→ **EXERCISE BRIEF**
Skip the pictures. Transcribe exactly the lines from the line containing "brown triangle: (172, 368)" to the end of the listing.

Segment Open

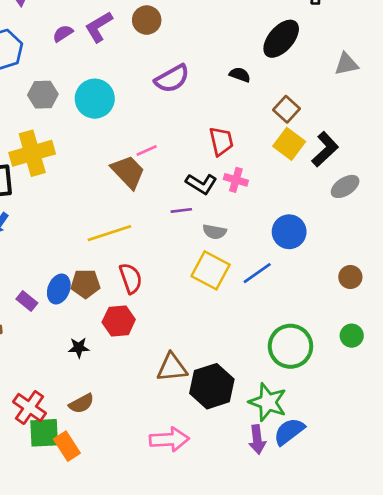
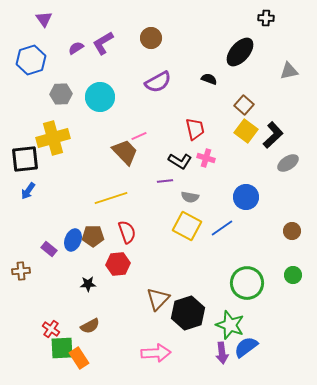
brown circle: (147, 20) -> (151, 38), moved
brown triangle: (172, 368) -> (158, 299), turned -40
red cross: (29, 407) -> (51, 329), size x0.7

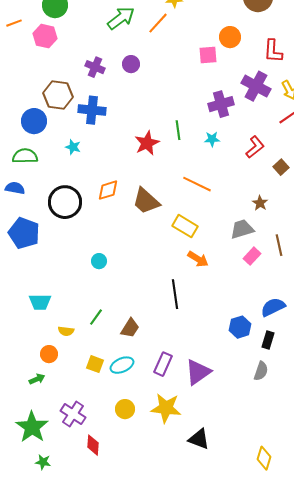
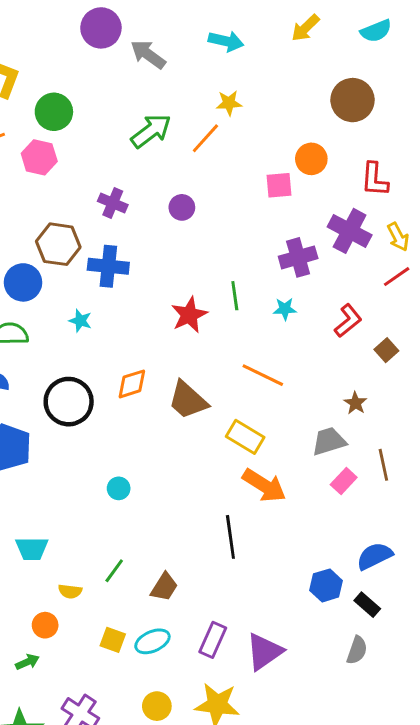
purple circle: (131, 64) -> (182, 207), moved
orange arrow: (198, 259) -> (264, 485), size x1.4
black rectangle: (268, 340) -> (367, 605), turned -66

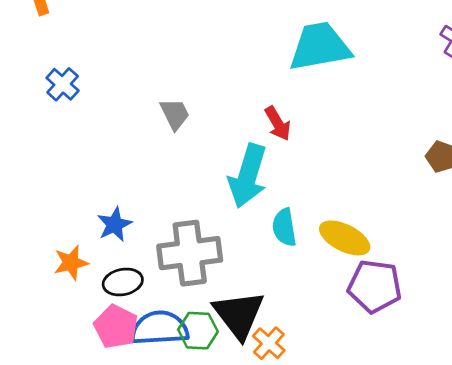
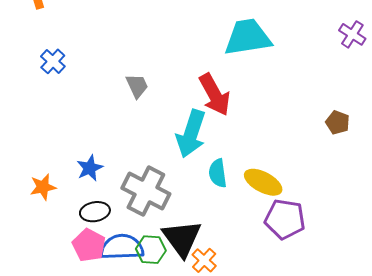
red arrow: (278, 123) -> (215, 95), size x1.6
gray cross: (190, 253) -> (146, 191), turned 33
orange star: (71, 263) -> (43, 187), moved

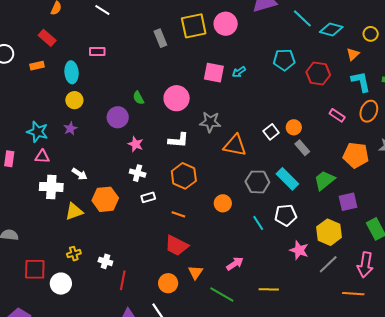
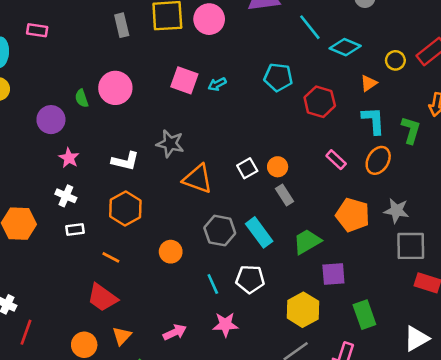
pink circle: (177, 98) -> (115, 88), moved
pink star: (299, 250) -> (225, 325), moved, turned -30

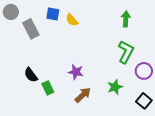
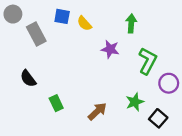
green arrow: (126, 19) -> (131, 23), moved
purple star: (76, 72) -> (110, 49), moved
black semicircle: (31, 75) -> (28, 78), moved
black square: (144, 101) -> (158, 118), moved

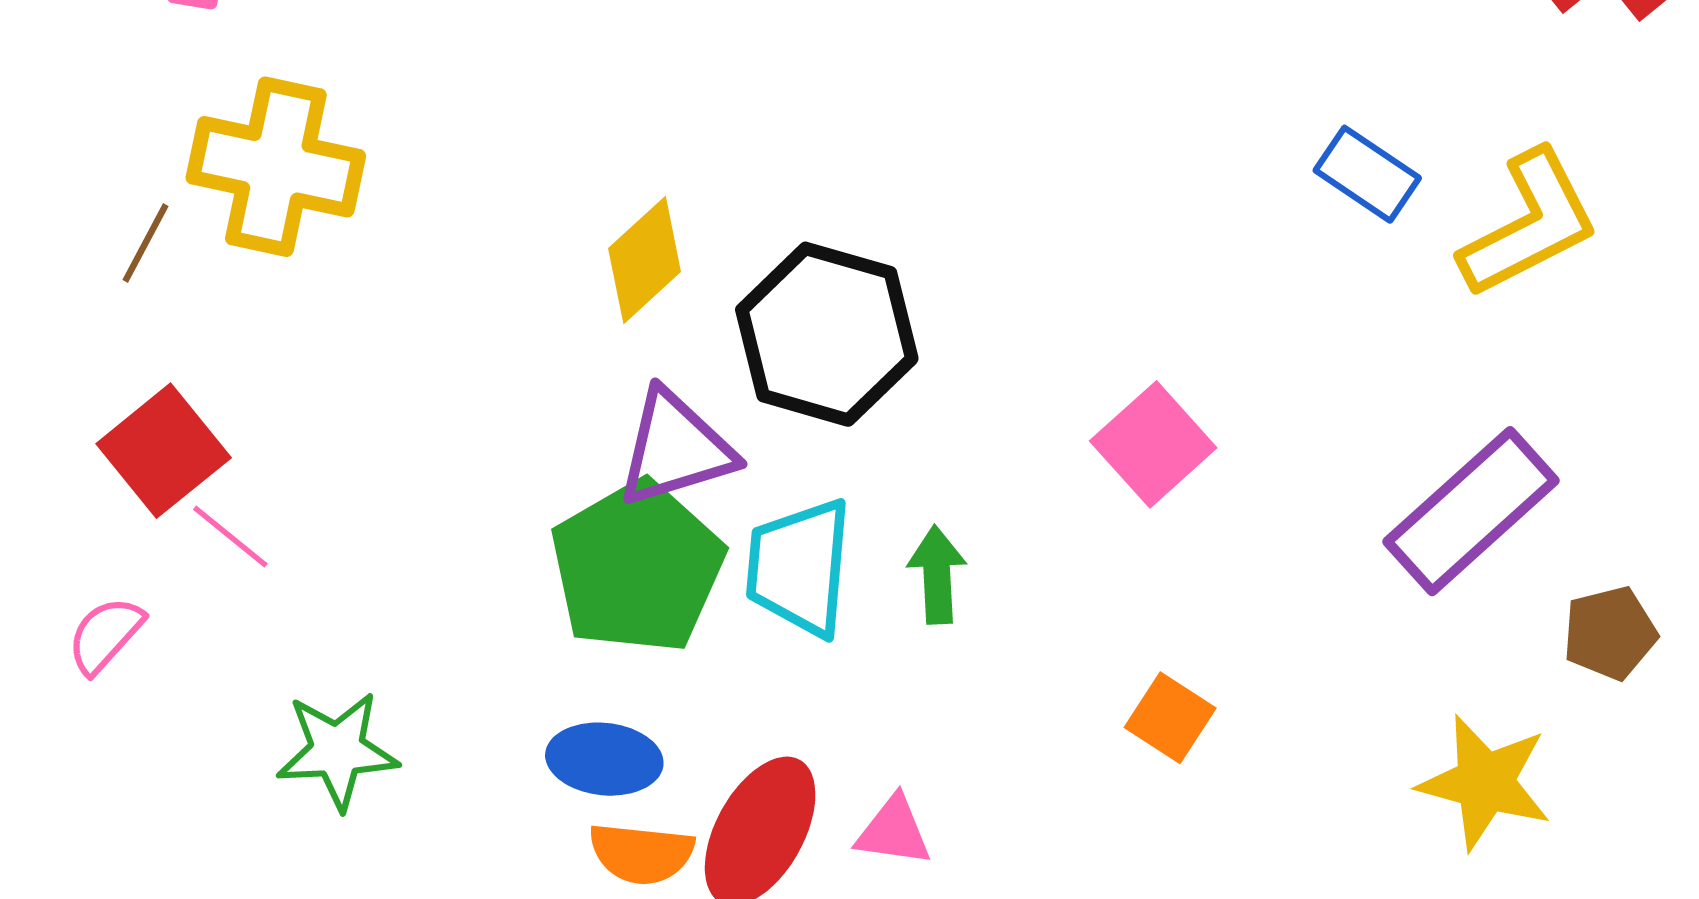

Segment Closed

→ **ANSWER TO THE PROBLEM**
brown triangle: (172, 368) -> (158, 299), turned -40
red cross: (29, 407) -> (51, 329), size x0.7

purple circle: (131, 64) -> (182, 207), moved
orange arrow: (198, 259) -> (264, 485), size x1.4
black rectangle: (268, 340) -> (367, 605), turned -66

red arrow: (278, 123) -> (215, 95), size x1.6
gray cross: (190, 253) -> (146, 191), turned 33
orange star: (71, 263) -> (43, 187), moved

pink circle: (177, 98) -> (115, 88), moved
pink star: (299, 250) -> (225, 325), moved, turned -30

green arrow: (126, 19) -> (131, 23), moved
purple star: (76, 72) -> (110, 49), moved
black semicircle: (31, 75) -> (28, 78), moved
black square: (144, 101) -> (158, 118), moved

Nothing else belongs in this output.